* ENTRIES PROVIDED *
== == ==

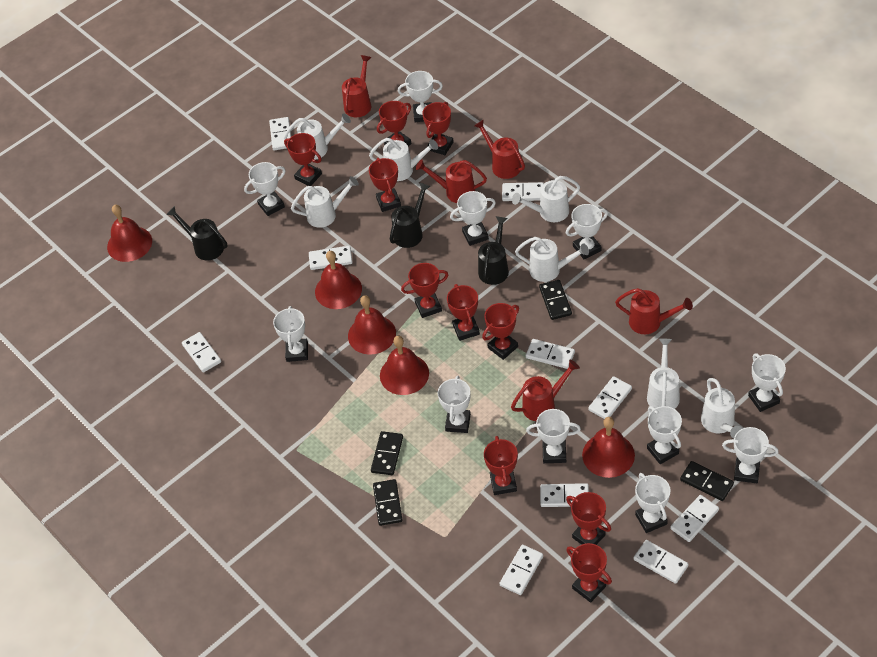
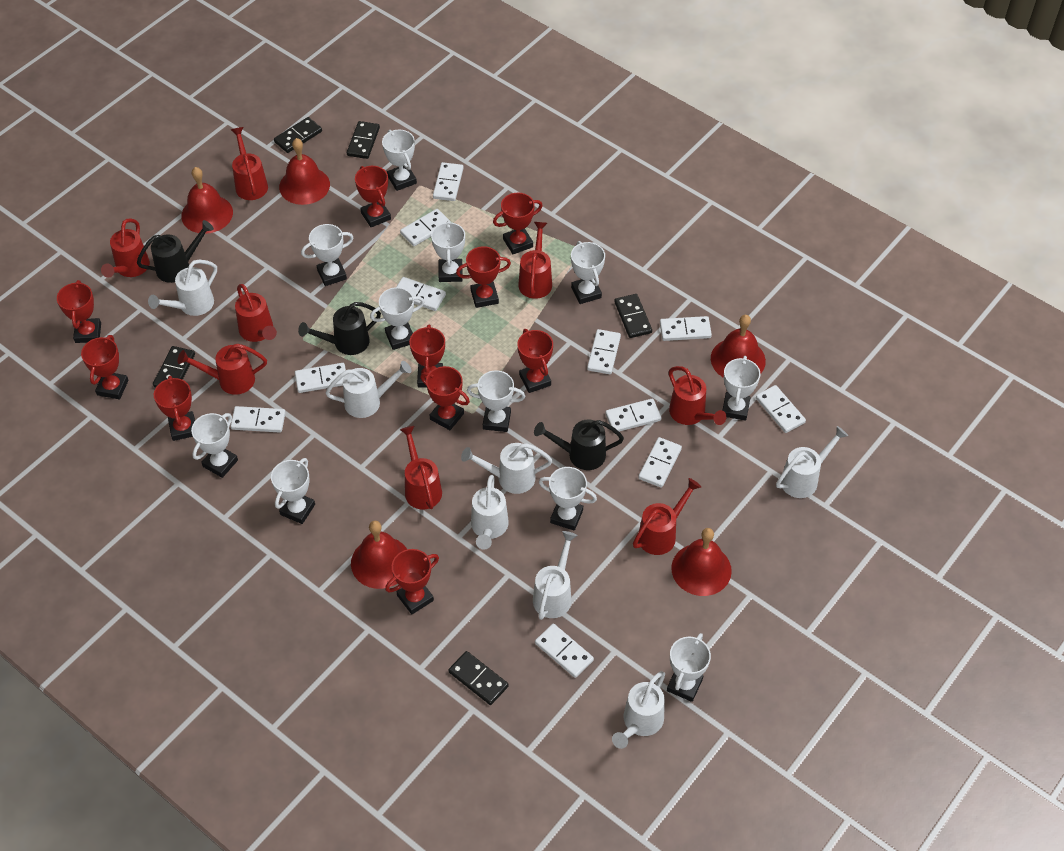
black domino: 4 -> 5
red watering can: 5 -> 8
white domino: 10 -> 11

== == ==

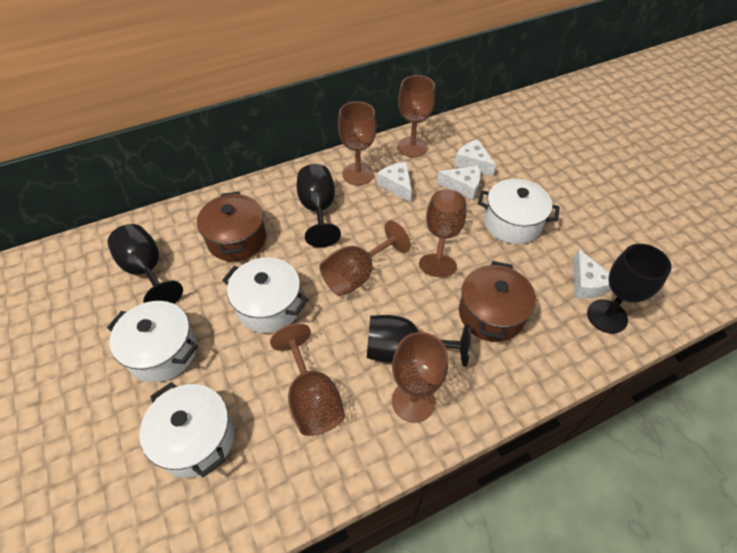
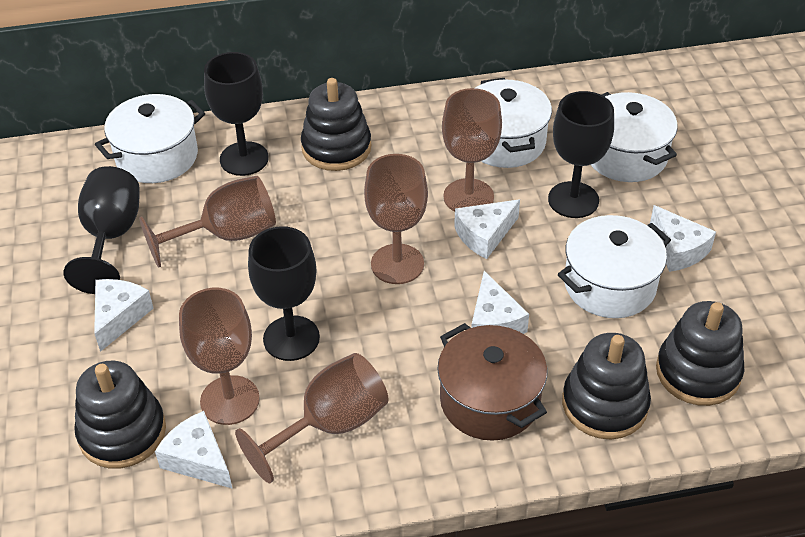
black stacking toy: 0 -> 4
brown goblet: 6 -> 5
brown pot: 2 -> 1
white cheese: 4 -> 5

== == ==

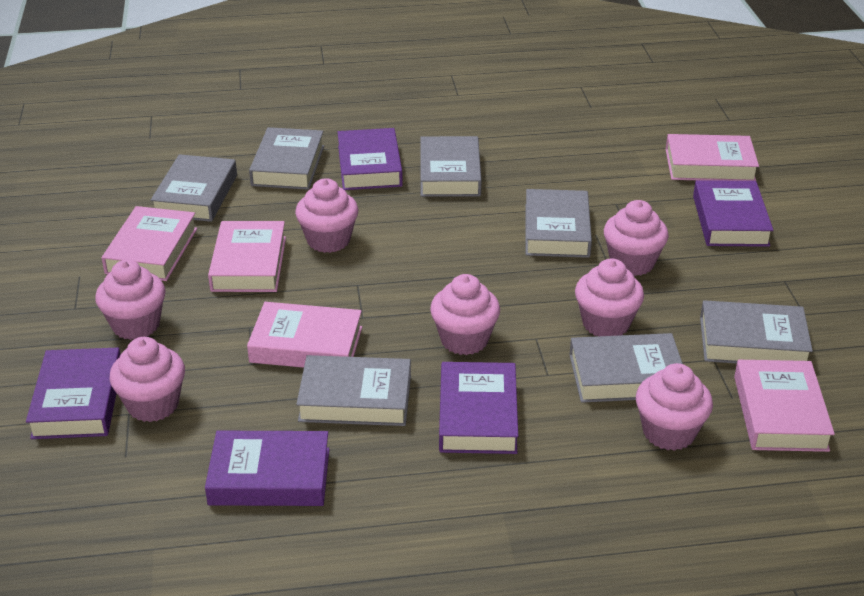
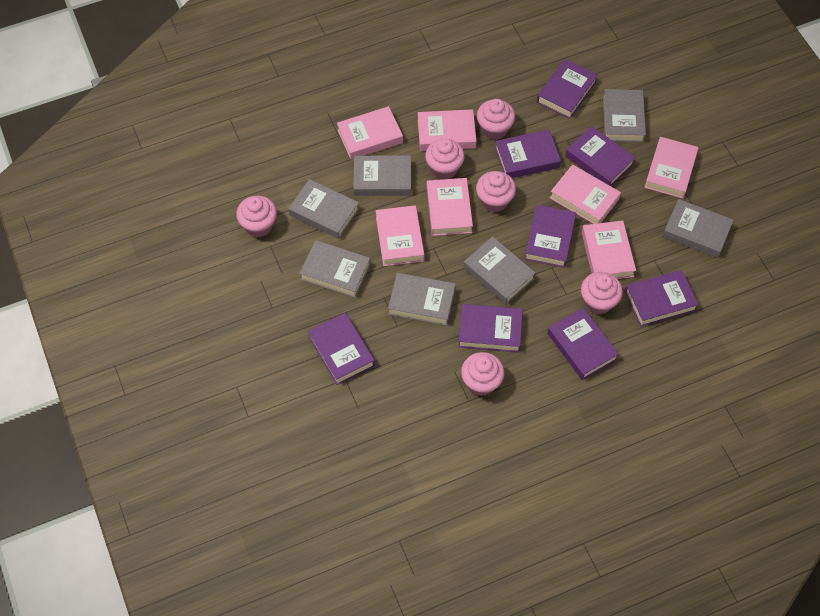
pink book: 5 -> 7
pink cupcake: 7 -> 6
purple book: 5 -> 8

== == ==

* WORK TO COMPLETE *
Referring to the material above, set down exactly the lines between the line with "black domino: 4 -> 5" and the line with "white domino: 10 -> 11", inclusive, and no other lines.

* ANSWER BELOW *
black domino: 4 -> 5
red watering can: 5 -> 8
white domino: 10 -> 11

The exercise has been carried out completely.